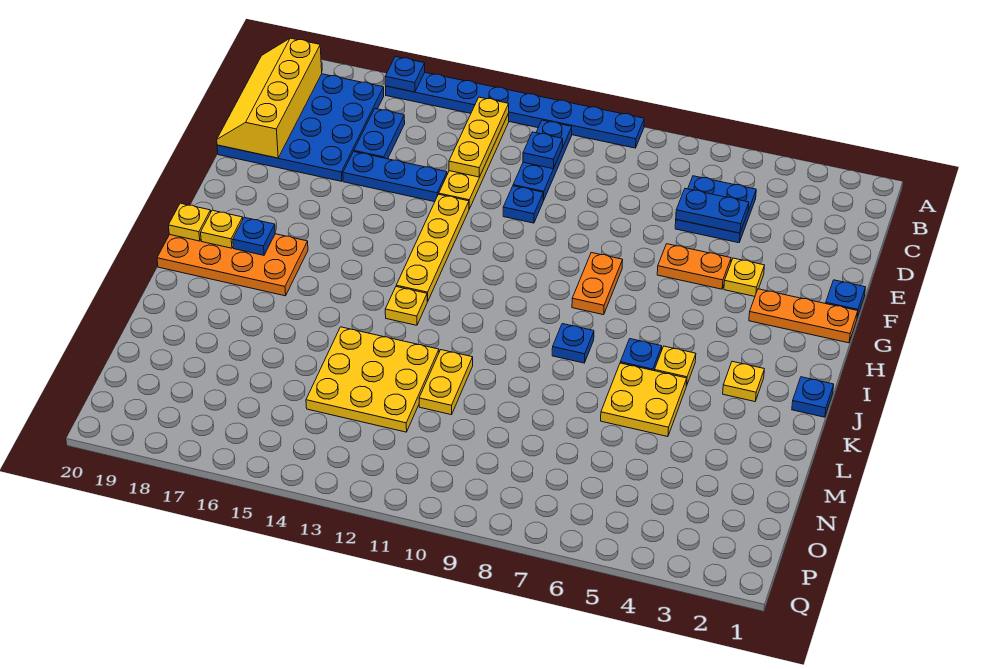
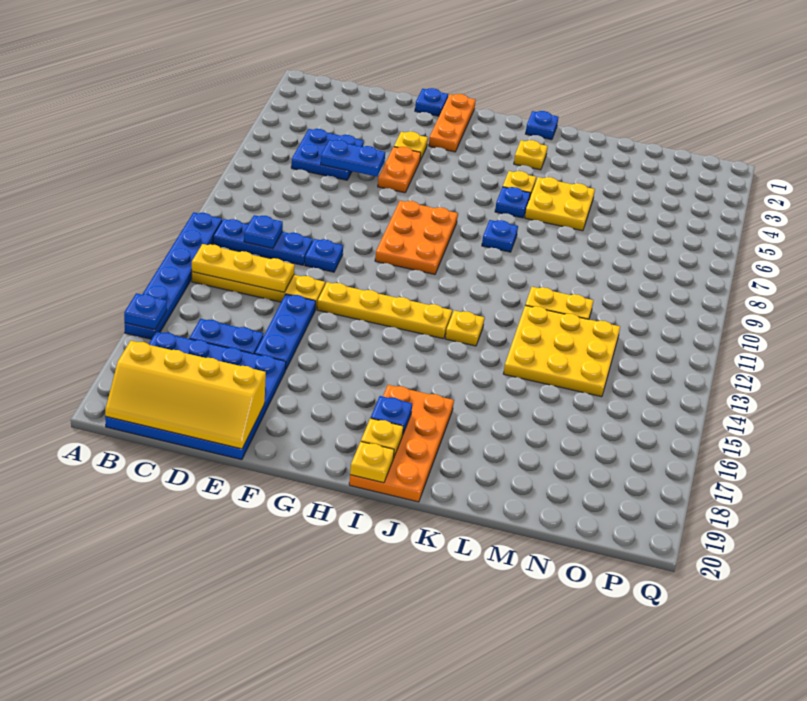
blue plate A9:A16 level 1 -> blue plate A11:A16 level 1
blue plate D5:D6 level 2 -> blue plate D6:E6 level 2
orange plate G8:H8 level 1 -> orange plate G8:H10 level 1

==

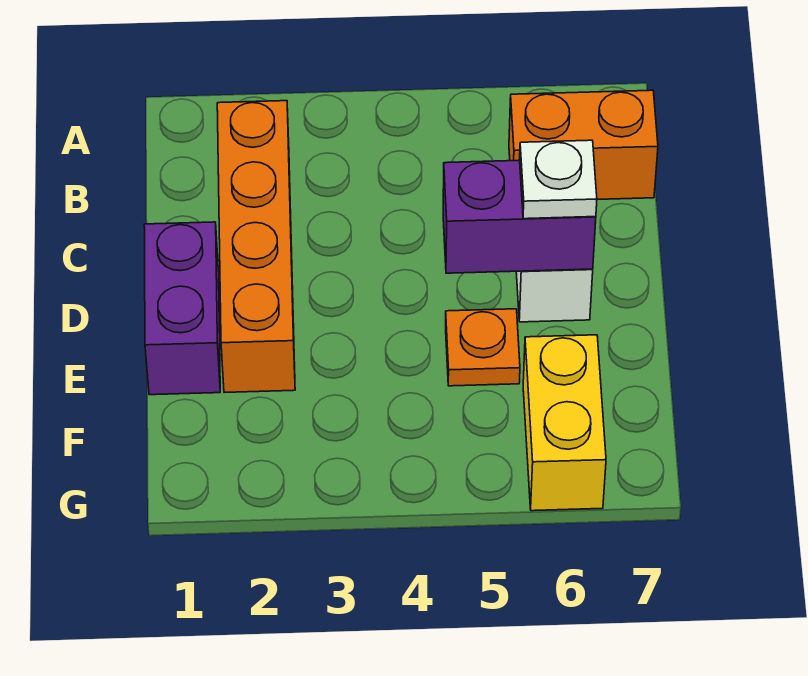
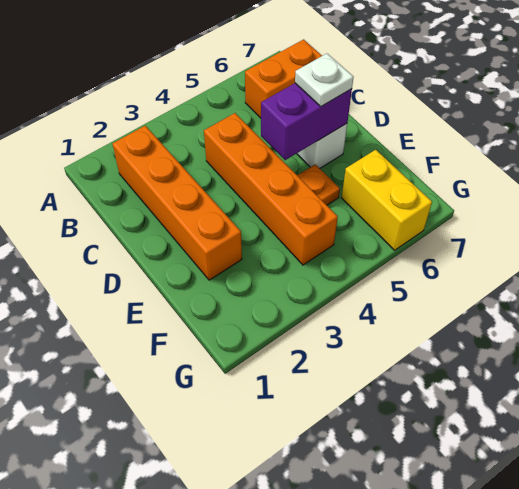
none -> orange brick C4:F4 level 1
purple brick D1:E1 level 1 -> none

...

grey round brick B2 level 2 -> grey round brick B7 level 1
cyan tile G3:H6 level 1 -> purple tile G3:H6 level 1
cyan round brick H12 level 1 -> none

→ **EXERCISE REQUIREMENTS**
For this exercise, repeat exactly the lines of the data above from the one with "blue plate A9:A16" down to the one with "orange plate G8:H8", both end lines included.

→ **FINISHED EXERCISE**
blue plate A9:A16 level 1 -> blue plate A11:A16 level 1
blue plate D5:D6 level 2 -> blue plate D6:E6 level 2
orange plate G8:H8 level 1 -> orange plate G8:H10 level 1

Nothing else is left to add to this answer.